* [Source records]
● ● ● ● ● ● ●
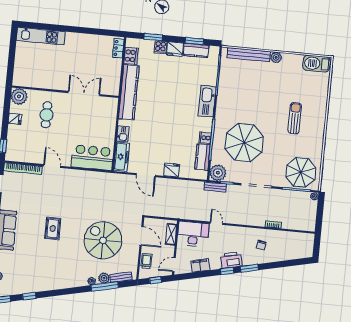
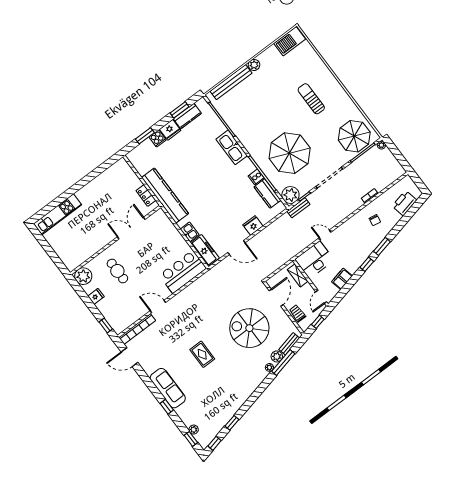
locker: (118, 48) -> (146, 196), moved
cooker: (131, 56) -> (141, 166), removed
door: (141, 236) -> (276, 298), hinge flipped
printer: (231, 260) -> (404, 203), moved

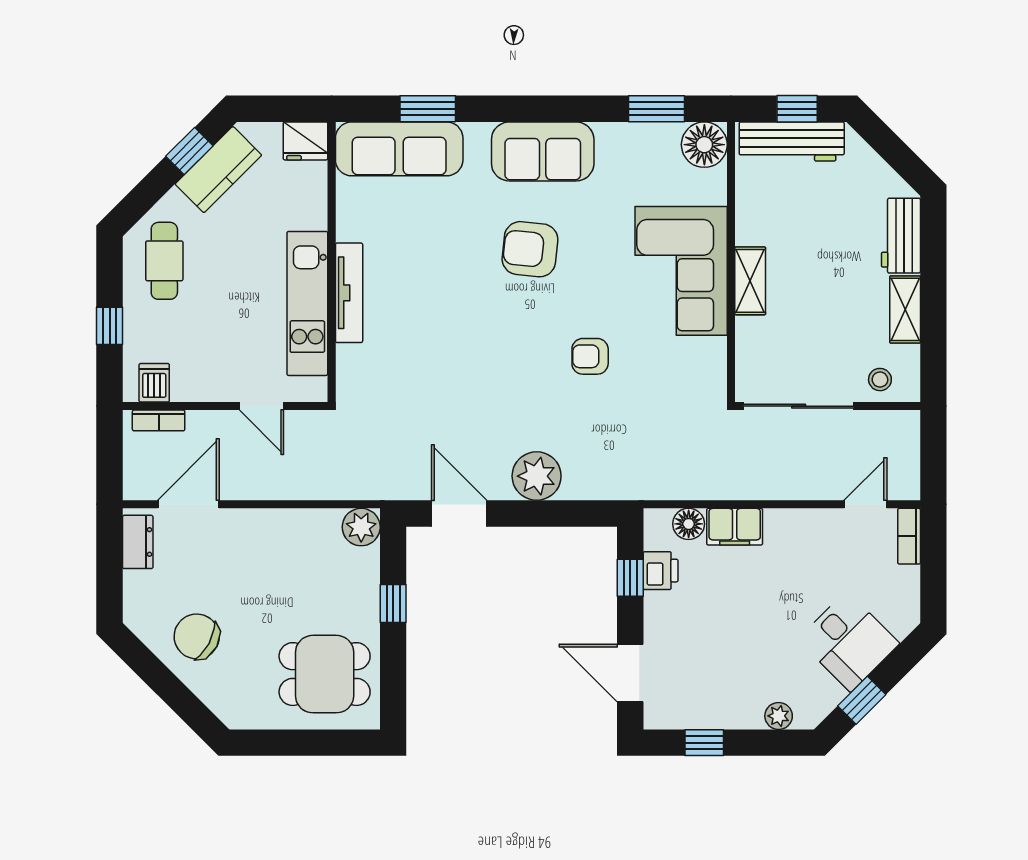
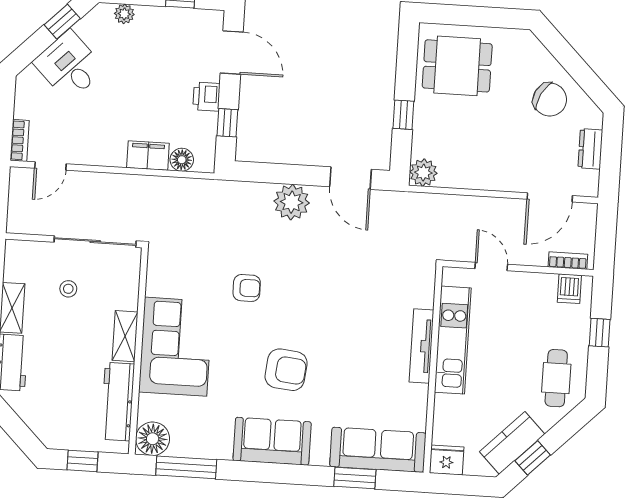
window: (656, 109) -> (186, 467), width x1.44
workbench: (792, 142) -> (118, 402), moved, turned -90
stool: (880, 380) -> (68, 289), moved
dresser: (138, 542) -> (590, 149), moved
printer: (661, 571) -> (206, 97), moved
● ● ● ● ● ● ●
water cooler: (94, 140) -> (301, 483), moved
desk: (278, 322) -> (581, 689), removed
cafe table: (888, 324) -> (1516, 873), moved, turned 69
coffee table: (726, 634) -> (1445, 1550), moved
● ● ● ● ● ● ●
* [About this task] Set down, exactly as they appear above, all lines from the one that has "workbench: (792, 142)" down to the one that has "printer: (661, 571) -> (206, 97), moved", including those two and no others.

* [Response area]
workbench: (792, 142) -> (118, 402), moved, turned -90
stool: (880, 380) -> (68, 289), moved
dresser: (138, 542) -> (590, 149), moved
printer: (661, 571) -> (206, 97), moved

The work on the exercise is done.